──────── RECORDS FOR THIS EXERCISE

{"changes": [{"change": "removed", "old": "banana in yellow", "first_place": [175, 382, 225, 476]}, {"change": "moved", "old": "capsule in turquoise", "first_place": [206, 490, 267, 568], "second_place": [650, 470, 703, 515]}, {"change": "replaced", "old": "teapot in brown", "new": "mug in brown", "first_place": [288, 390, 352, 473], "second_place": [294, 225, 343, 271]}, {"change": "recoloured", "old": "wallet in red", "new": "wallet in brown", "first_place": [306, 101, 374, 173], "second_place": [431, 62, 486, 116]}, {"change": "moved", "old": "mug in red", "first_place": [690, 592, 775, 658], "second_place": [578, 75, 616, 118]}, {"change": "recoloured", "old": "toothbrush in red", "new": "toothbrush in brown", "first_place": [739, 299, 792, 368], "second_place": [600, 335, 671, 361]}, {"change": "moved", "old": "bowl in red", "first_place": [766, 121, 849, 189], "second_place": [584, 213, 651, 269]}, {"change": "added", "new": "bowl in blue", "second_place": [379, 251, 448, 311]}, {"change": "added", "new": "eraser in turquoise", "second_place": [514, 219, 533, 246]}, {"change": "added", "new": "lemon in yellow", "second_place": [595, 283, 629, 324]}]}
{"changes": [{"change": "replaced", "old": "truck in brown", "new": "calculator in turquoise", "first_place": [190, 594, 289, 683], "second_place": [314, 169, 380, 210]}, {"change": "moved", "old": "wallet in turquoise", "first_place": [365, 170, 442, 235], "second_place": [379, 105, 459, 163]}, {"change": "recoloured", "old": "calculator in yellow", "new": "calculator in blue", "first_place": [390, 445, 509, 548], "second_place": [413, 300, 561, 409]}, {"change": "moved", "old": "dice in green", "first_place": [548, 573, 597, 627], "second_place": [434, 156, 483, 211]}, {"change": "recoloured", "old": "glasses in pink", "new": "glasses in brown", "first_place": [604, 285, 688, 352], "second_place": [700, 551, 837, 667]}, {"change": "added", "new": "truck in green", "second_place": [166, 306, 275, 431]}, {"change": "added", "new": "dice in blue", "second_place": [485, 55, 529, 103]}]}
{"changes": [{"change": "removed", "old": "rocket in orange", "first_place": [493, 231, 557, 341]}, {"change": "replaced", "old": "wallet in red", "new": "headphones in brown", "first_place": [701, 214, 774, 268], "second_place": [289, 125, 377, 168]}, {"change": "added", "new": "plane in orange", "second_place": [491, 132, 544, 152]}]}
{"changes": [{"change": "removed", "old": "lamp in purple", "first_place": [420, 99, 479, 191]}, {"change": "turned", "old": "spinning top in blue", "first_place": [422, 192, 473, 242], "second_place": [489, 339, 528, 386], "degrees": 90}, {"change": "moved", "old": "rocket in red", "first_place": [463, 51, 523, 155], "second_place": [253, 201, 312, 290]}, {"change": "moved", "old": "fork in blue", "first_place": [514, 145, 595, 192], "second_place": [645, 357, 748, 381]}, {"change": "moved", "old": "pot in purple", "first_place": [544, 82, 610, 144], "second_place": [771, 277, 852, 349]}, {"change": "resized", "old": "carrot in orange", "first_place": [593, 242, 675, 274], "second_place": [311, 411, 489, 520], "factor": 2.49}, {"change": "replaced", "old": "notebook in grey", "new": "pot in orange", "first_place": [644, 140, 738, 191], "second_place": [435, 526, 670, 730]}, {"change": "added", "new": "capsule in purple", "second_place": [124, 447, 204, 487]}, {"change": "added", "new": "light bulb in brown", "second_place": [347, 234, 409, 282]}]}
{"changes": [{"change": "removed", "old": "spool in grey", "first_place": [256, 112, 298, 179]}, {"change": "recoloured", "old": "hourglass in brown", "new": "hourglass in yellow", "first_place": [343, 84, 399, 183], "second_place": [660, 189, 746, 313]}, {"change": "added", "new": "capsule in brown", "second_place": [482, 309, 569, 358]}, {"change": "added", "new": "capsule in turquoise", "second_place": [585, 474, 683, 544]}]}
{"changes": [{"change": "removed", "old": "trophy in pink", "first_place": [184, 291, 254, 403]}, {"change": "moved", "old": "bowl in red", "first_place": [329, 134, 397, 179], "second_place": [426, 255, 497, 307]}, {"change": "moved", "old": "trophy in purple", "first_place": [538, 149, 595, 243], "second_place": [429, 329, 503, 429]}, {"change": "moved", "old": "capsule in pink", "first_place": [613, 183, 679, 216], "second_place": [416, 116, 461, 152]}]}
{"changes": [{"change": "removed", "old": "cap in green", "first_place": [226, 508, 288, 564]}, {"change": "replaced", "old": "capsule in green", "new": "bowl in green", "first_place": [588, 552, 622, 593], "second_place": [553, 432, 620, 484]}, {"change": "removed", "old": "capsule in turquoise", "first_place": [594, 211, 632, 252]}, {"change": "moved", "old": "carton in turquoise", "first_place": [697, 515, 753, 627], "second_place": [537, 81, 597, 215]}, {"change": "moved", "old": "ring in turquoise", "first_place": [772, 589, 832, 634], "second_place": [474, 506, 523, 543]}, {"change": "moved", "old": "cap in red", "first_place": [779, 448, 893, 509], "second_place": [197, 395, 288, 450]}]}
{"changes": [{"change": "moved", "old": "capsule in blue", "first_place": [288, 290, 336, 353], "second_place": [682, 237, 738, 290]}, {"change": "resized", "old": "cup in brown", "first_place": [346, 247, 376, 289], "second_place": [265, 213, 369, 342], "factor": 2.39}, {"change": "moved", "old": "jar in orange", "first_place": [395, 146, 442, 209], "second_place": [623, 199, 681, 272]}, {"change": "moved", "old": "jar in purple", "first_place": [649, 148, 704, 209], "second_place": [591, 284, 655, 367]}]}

────────────────

### DIRECTIONS
Retype the records above in full, matching each line exactly.

### SOLUTION TO THE PROBLEM
{"changes": [{"change": "removed", "old": "banana in yellow", "first_place": [175, 382, 225, 476]}, {"change": "moved", "old": "capsule in turquoise", "first_place": [206, 490, 267, 568], "second_place": [650, 470, 703, 515]}, {"change": "replaced", "old": "teapot in brown", "new": "mug in brown", "first_place": [288, 390, 352, 473], "second_place": [294, 225, 343, 271]}, {"change": "recoloured", "old": "wallet in red", "new": "wallet in brown", "first_place": [306, 101, 374, 173], "second_place": [431, 62, 486, 116]}, {"change": "moved", "old": "mug in red", "first_place": [690, 592, 775, 658], "second_place": [578, 75, 616, 118]}, {"change": "recoloured", "old": "toothbrush in red", "new": "toothbrush in brown", "first_place": [739, 299, 792, 368], "second_place": [600, 335, 671, 361]}, {"change": "moved", "old": "bowl in red", "first_place": [766, 121, 849, 189], "second_place": [584, 213, 651, 269]}, {"change": "added", "new": "bowl in blue", "second_place": [379, 251, 448, 311]}, {"change": "added", "new": "eraser in turquoise", "second_place": [514, 219, 533, 246]}, {"change": "added", "new": "lemon in yellow", "second_place": [595, 283, 629, 324]}]}
{"changes": [{"change": "replaced", "old": "truck in brown", "new": "calculator in turquoise", "first_place": [190, 594, 289, 683], "second_place": [314, 169, 380, 210]}, {"change": "moved", "old": "wallet in turquoise", "first_place": [365, 170, 442, 235], "second_place": [379, 105, 459, 163]}, {"change": "recoloured", "old": "calculator in yellow", "new": "calculator in blue", "first_place": [390, 445, 509, 548], "second_place": [413, 300, 561, 409]}, {"change": "moved", "old": "dice in green", "first_place": [548, 573, 597, 627], "second_place": [434, 156, 483, 211]}, {"change": "recoloured", "old": "glasses in pink", "new": "glasses in brown", "first_place": [604, 285, 688, 352], "second_place": [700, 551, 837, 667]}, {"change": "added", "new": "truck in green", "second_place": [166, 306, 275, 431]}, {"change": "added", "new": "dice in blue", "second_place": [485, 55, 529, 103]}]}
{"changes": [{"change": "removed", "old": "rocket in orange", "first_place": [493, 231, 557, 341]}, {"change": "replaced", "old": "wallet in red", "new": "headphones in brown", "first_place": [701, 214, 774, 268], "second_place": [289, 125, 377, 168]}, {"change": "added", "new": "plane in orange", "second_place": [491, 132, 544, 152]}]}
{"changes": [{"change": "removed", "old": "lamp in purple", "first_place": [420, 99, 479, 191]}, {"change": "turned", "old": "spinning top in blue", "first_place": [422, 192, 473, 242], "second_place": [489, 339, 528, 386], "degrees": 90}, {"change": "moved", "old": "rocket in red", "first_place": [463, 51, 523, 155], "second_place": [253, 201, 312, 290]}, {"change": "moved", "old": "fork in blue", "first_place": [514, 145, 595, 192], "second_place": [645, 357, 748, 381]}, {"change": "moved", "old": "pot in purple", "first_place": [544, 82, 610, 144], "second_place": [771, 277, 852, 349]}, {"change": "resized", "old": "carrot in orange", "first_place": [593, 242, 675, 274], "second_place": [311, 411, 489, 520], "factor": 2.49}, {"change": "replaced", "old": "notebook in grey", "new": "pot in orange", "first_place": [644, 140, 738, 191], "second_place": [435, 526, 670, 730]}, {"change": "added", "new": "capsule in purple", "second_place": [124, 447, 204, 487]}, {"change": "added", "new": "light bulb in brown", "second_place": [347, 234, 409, 282]}]}
{"changes": [{"change": "removed", "old": "spool in grey", "first_place": [256, 112, 298, 179]}, {"change": "recoloured", "old": "hourglass in brown", "new": "hourglass in yellow", "first_place": [343, 84, 399, 183], "second_place": [660, 189, 746, 313]}, {"change": "added", "new": "capsule in brown", "second_place": [482, 309, 569, 358]}, {"change": "added", "new": "capsule in turquoise", "second_place": [585, 474, 683, 544]}]}
{"changes": [{"change": "removed", "old": "trophy in pink", "first_place": [184, 291, 254, 403]}, {"change": "moved", "old": "bowl in red", "first_place": [329, 134, 397, 179], "second_place": [426, 255, 497, 307]}, {"change": "moved", "old": "trophy in purple", "first_place": [538, 149, 595, 243], "second_place": [429, 329, 503, 429]}, {"change": "moved", "old": "capsule in pink", "first_place": [613, 183, 679, 216], "second_place": [416, 116, 461, 152]}]}
{"changes": [{"change": "removed", "old": "cap in green", "first_place": [226, 508, 288, 564]}, {"change": "replaced", "old": "capsule in green", "new": "bowl in green", "first_place": [588, 552, 622, 593], "second_place": [553, 432, 620, 484]}, {"change": "removed", "old": "capsule in turquoise", "first_place": [594, 211, 632, 252]}, {"change": "moved", "old": "carton in turquoise", "first_place": [697, 515, 753, 627], "second_place": [537, 81, 597, 215]}, {"change": "moved", "old": "ring in turquoise", "first_place": [772, 589, 832, 634], "second_place": [474, 506, 523, 543]}, {"change": "moved", "old": "cap in red", "first_place": [779, 448, 893, 509], "second_place": [197, 395, 288, 450]}]}
{"changes": [{"change": "moved", "old": "capsule in blue", "first_place": [288, 290, 336, 353], "second_place": [682, 237, 738, 290]}, {"change": "resized", "old": "cup in brown", "first_place": [346, 247, 376, 289], "second_place": [265, 213, 369, 342], "factor": 2.39}, {"change": "moved", "old": "jar in orange", "first_place": [395, 146, 442, 209], "second_place": [623, 199, 681, 272]}, {"change": "moved", "old": "jar in purple", "first_place": [649, 148, 704, 209], "second_place": [591, 284, 655, 367]}]}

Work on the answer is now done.